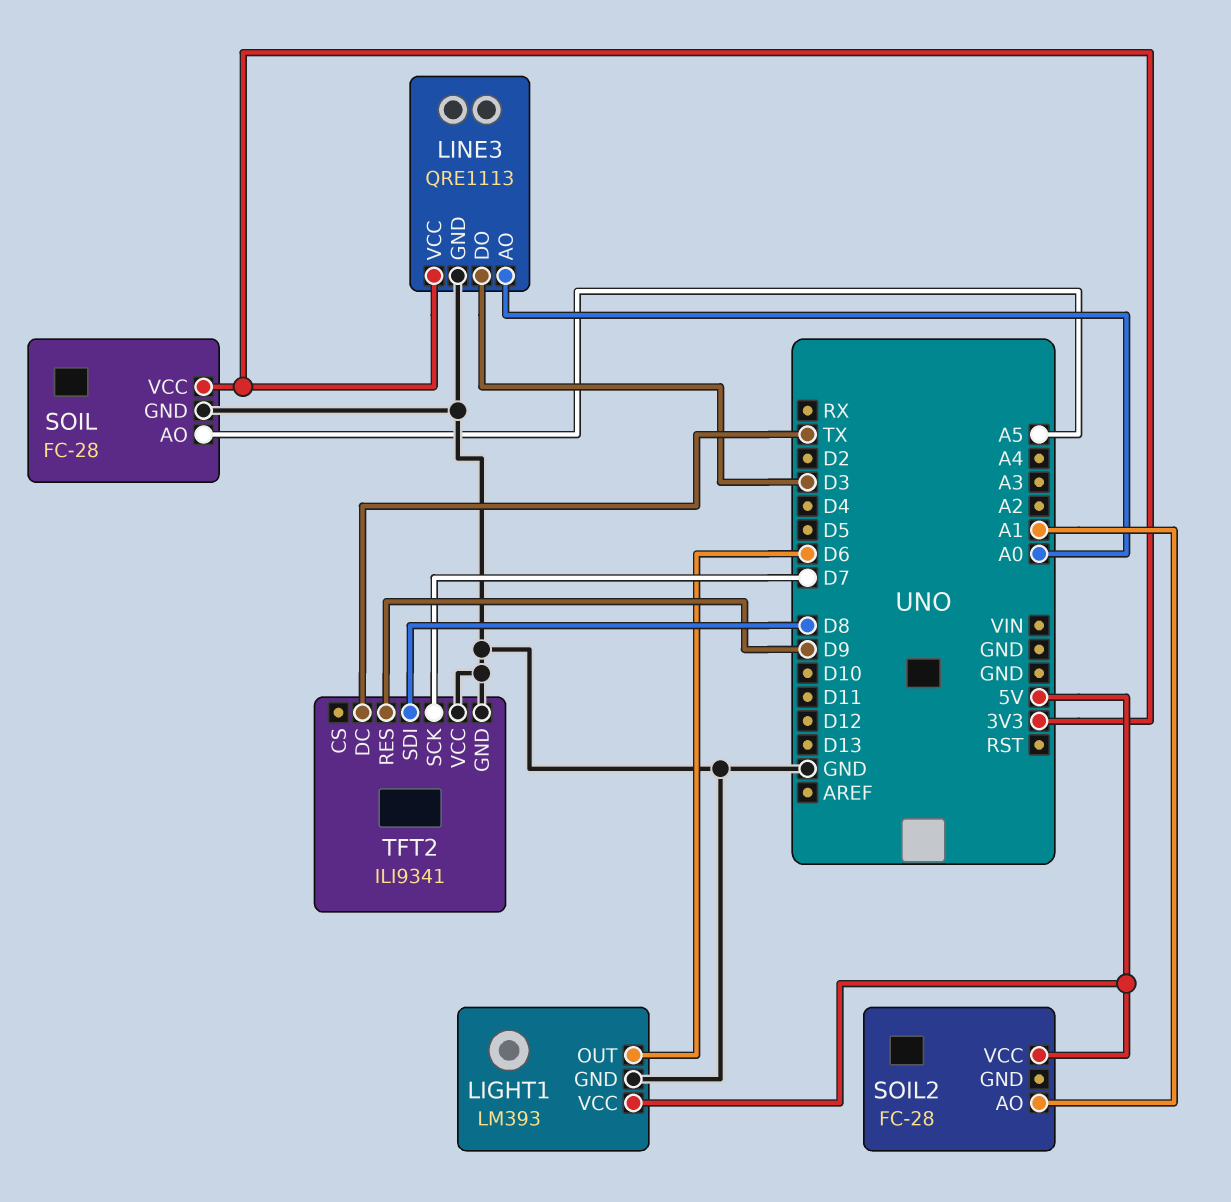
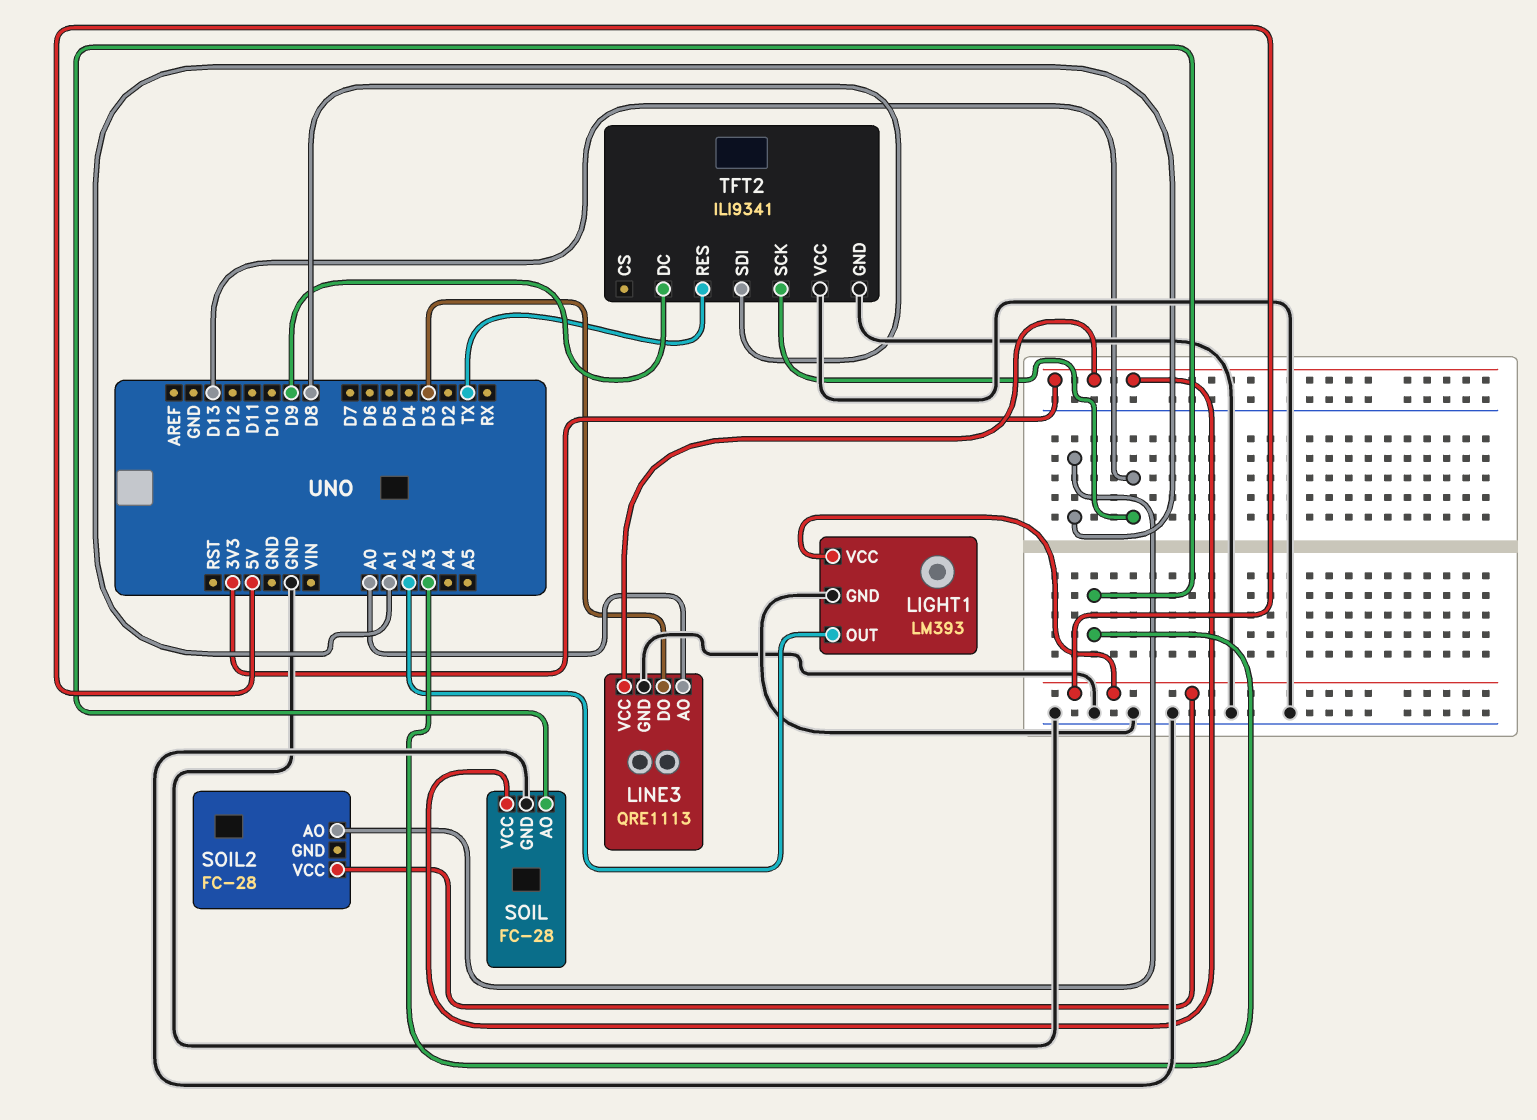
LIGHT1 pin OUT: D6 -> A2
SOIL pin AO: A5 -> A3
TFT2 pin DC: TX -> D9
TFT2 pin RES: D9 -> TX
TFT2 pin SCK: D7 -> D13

▬▬▬

### REQUIRED ACTION
Output the data above in full. Skip every picture.

### EXPECTED ANSWER
LIGHT1 pin OUT: D6 -> A2
SOIL pin AO: A5 -> A3
TFT2 pin DC: TX -> D9
TFT2 pin RES: D9 -> TX
TFT2 pin SCK: D7 -> D13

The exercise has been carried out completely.